Click-target data
■ ■ ■ ■ ■

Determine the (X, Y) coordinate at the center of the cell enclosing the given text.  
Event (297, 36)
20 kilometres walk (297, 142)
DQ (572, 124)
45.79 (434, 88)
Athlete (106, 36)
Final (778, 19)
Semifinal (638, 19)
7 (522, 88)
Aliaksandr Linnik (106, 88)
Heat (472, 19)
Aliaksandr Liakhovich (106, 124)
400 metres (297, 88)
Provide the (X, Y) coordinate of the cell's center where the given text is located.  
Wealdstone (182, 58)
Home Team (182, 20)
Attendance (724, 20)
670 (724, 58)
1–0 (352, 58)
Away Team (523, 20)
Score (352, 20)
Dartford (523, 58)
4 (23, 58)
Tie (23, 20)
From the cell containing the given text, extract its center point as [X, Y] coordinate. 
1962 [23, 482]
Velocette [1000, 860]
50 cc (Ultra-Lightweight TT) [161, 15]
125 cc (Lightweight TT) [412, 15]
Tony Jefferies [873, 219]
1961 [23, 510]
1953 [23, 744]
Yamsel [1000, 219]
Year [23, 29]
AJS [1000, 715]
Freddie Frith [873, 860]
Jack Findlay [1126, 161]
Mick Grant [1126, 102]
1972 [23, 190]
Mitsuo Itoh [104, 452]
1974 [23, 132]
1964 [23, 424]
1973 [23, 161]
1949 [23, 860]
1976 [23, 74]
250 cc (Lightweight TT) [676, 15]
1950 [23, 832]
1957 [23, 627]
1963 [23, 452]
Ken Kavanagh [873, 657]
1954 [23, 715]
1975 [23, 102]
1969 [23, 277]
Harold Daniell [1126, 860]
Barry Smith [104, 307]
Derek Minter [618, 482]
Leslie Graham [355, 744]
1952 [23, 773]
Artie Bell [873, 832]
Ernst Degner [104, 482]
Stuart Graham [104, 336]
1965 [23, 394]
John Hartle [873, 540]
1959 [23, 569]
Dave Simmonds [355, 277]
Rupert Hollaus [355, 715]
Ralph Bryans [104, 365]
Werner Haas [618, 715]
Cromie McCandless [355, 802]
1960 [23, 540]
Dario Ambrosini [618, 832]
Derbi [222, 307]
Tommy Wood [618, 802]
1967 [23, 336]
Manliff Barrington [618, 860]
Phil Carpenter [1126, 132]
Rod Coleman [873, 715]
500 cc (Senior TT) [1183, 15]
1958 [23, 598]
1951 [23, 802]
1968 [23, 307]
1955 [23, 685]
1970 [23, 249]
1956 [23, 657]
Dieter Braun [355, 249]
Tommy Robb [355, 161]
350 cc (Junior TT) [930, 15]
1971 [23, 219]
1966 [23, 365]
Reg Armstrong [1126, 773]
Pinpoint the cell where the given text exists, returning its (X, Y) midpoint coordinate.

■ ■ ■ ■ ■

DIRECTIVE
Copy out every line of the records above word for word, with each coordinate left unchanged.

EXERCISE OUTPUT
Determine the (X, Y) coordinate at the center of the cell enclosing the given text.  
Event (297, 36)
20 kilometres walk (297, 142)
DQ (572, 124)
45.79 (434, 88)
Athlete (106, 36)
Final (778, 19)
Semifinal (638, 19)
7 (522, 88)
Aliaksandr Linnik (106, 88)
Heat (472, 19)
Aliaksandr Liakhovich (106, 124)
400 metres (297, 88)
Provide the (X, Y) coordinate of the cell's center where the given text is located.  
Wealdstone (182, 58)
Home Team (182, 20)
Attendance (724, 20)
670 (724, 58)
1–0 (352, 58)
Away Team (523, 20)
Score (352, 20)
Dartford (523, 58)
4 (23, 58)
Tie (23, 20)
From the cell containing the given text, extract its center point as [X, Y] coordinate. 
1962 [23, 482]
Velocette [1000, 860]
50 cc (Ultra-Lightweight TT) [161, 15]
125 cc (Lightweight TT) [412, 15]
Tony Jefferies [873, 219]
1961 [23, 510]
1953 [23, 744]
Yamsel [1000, 219]
Year [23, 29]
AJS [1000, 715]
Freddie Frith [873, 860]
Jack Findlay [1126, 161]
Mick Grant [1126, 102]
1972 [23, 190]
Mitsuo Itoh [104, 452]
1974 [23, 132]
1964 [23, 424]
1973 [23, 161]
1949 [23, 860]
1976 [23, 74]
250 cc (Lightweight TT) [676, 15]
1950 [23, 832]
1957 [23, 627]
1963 [23, 452]
Ken Kavanagh [873, 657]
1954 [23, 715]
1975 [23, 102]
1969 [23, 277]
Harold Daniell [1126, 860]
Barry Smith [104, 307]
Derek Minter [618, 482]
Leslie Graham [355, 744]
1952 [23, 773]
Artie Bell [873, 832]
Ernst Degner [104, 482]
Stuart Graham [104, 336]
1965 [23, 394]
John Hartle [873, 540]
1959 [23, 569]
Dave Simmonds [355, 277]
Rupert Hollaus [355, 715]
Ralph Bryans [104, 365]
Werner Haas [618, 715]
Cromie McCandless [355, 802]
1960 [23, 540]
Dario Ambrosini [618, 832]
Derbi [222, 307]
Tommy Wood [618, 802]
1967 [23, 336]
Manliff Barrington [618, 860]
Phil Carpenter [1126, 132]
Rod Coleman [873, 715]
500 cc (Senior TT) [1183, 15]
1958 [23, 598]
1951 [23, 802]
1968 [23, 307]
1955 [23, 685]
1970 [23, 249]
1956 [23, 657]
Dieter Braun [355, 249]
Tommy Robb [355, 161]
350 cc (Junior TT) [930, 15]
1971 [23, 219]
1966 [23, 365]
Reg Armstrong [1126, 773]
Pinpoint the cell where the given text exists, returning its (X, Y) midpoint coordinate.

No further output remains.